## Exercise objective
The answer must consist only of the lines from the line with "op=delete; was=green cap" to the line with "op=move; was=purple cap", both included, exactly as they stand below.

───── Records for this task

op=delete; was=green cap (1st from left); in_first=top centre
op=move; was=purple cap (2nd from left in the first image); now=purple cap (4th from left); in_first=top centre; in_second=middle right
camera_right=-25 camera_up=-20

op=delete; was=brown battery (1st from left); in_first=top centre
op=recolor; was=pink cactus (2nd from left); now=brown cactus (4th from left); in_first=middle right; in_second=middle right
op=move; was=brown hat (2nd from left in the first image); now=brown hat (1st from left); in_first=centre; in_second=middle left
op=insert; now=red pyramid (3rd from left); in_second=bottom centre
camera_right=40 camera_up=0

──────────
───── Records for this task

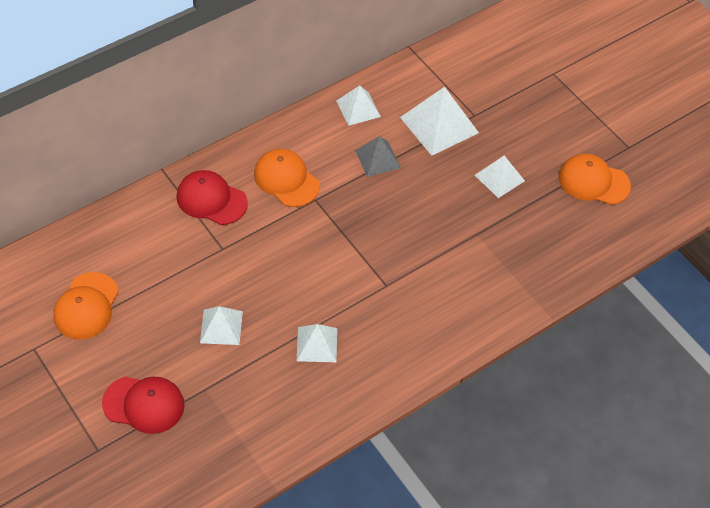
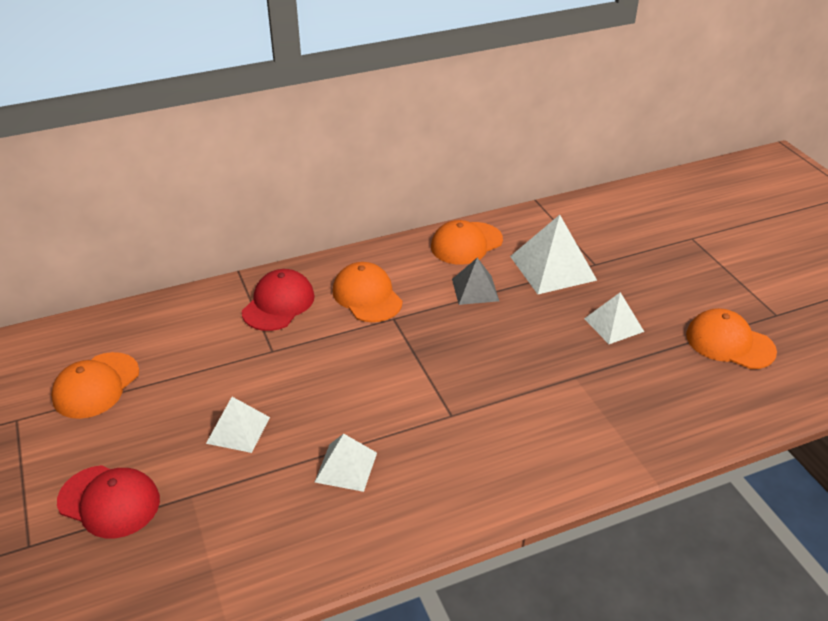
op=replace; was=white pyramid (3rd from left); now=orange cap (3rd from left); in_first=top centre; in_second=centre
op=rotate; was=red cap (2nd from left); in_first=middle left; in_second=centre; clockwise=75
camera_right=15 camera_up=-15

──────────

## Worked solution
op=delete; was=green cap (1st from left); in_first=top centre
op=move; was=purple cap (2nd from left in the first image); now=purple cap (4th from left); in_first=top centre; in_second=middle right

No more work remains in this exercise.